## YOUR ASSIGNMENT
Pictures should be omitted; restate word for word the lines from the one holding "orange square: (63, 85) -> (89, 125), moved" through the last line of the entries below.

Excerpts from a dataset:
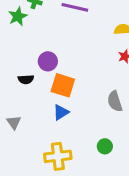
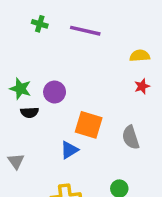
green star: (18, 16) -> (20, 89), moved, turned -30
orange square: (63, 85) -> (89, 125), moved

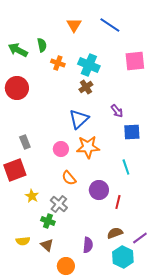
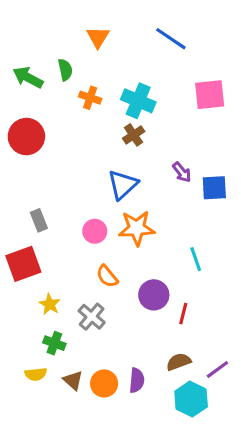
orange triangle: (74, 25) -> (98, 37), moved
blue square: (132, 132) -> (214, 188), moved
green cross: (48, 221) -> (54, 343), moved
orange circle: (66, 266) -> (104, 383), moved

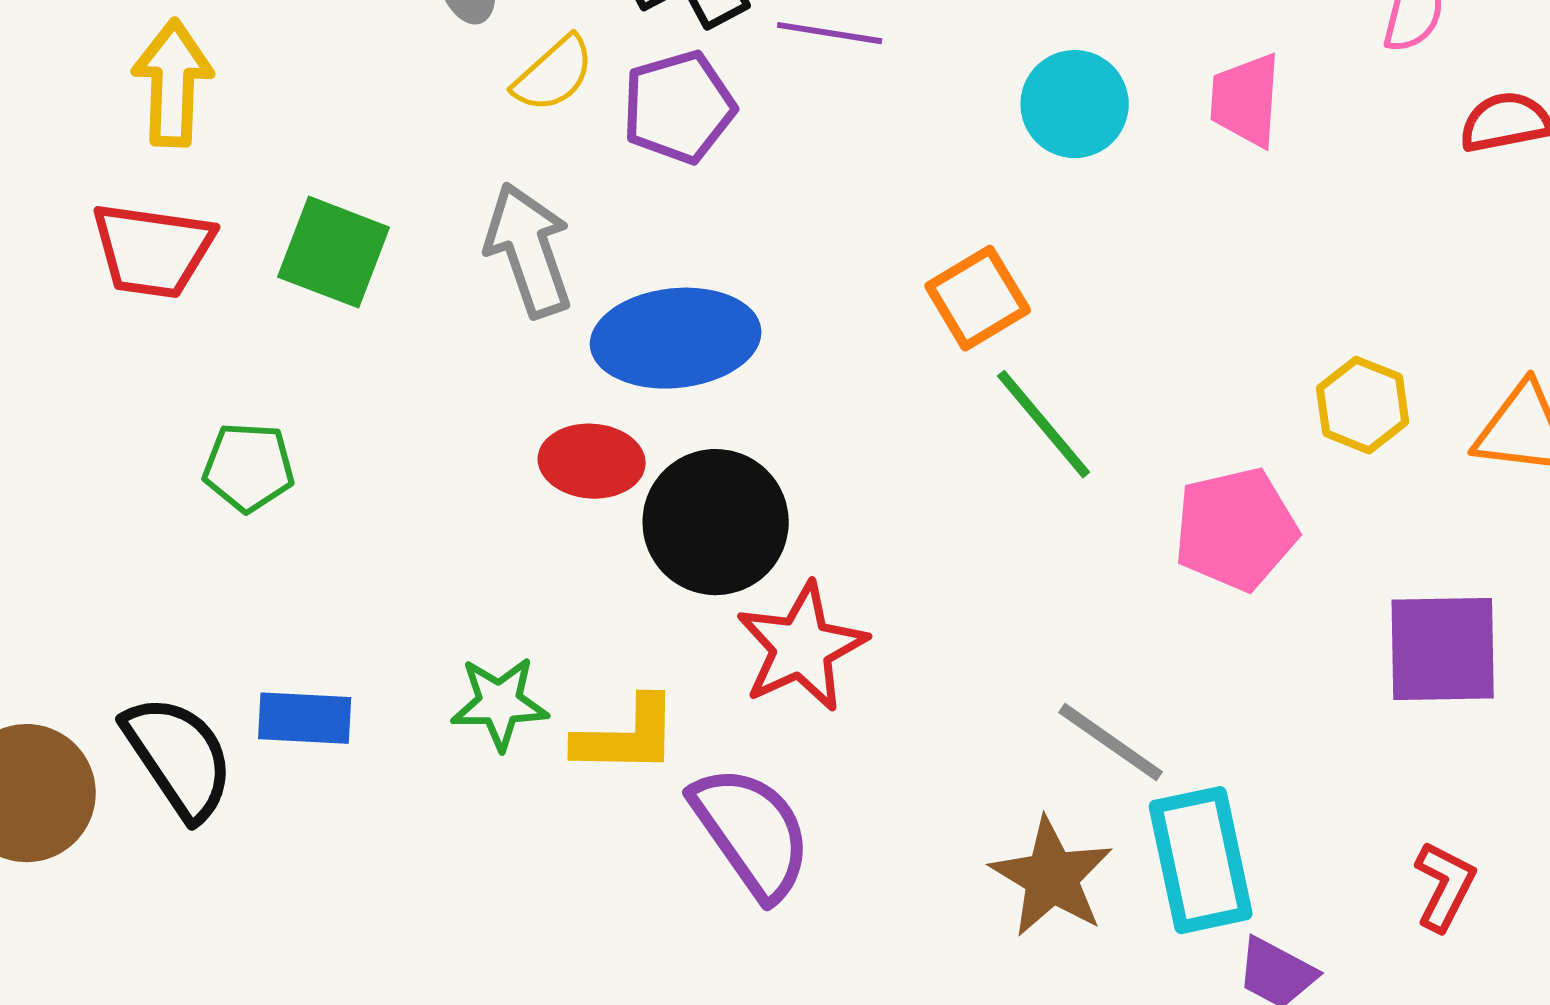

## ANSWER SECTION
orange square: (63, 85) -> (89, 125), moved

orange triangle: (74, 25) -> (98, 37), moved
blue square: (132, 132) -> (214, 188), moved
green cross: (48, 221) -> (54, 343), moved
orange circle: (66, 266) -> (104, 383), moved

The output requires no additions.